# Data section

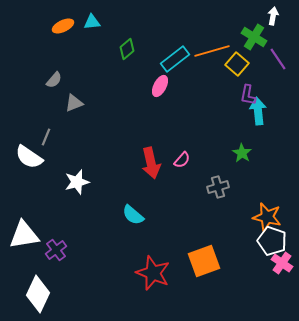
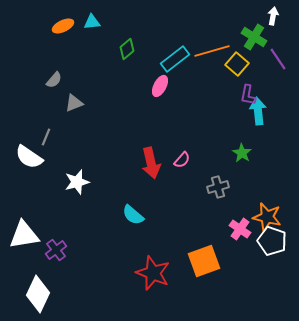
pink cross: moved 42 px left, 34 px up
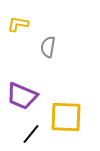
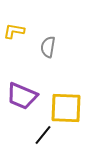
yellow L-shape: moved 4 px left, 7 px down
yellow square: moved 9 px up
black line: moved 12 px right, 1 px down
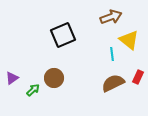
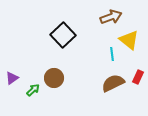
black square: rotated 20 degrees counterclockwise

# What the exercise asks
Leaving pictures aside, give again word for word each line from the one with "yellow square: moved 9 px up" to the final line of the entries.

# Solution to the problem
yellow square: moved 9 px up
black line: moved 12 px right, 1 px down
black square: rotated 20 degrees counterclockwise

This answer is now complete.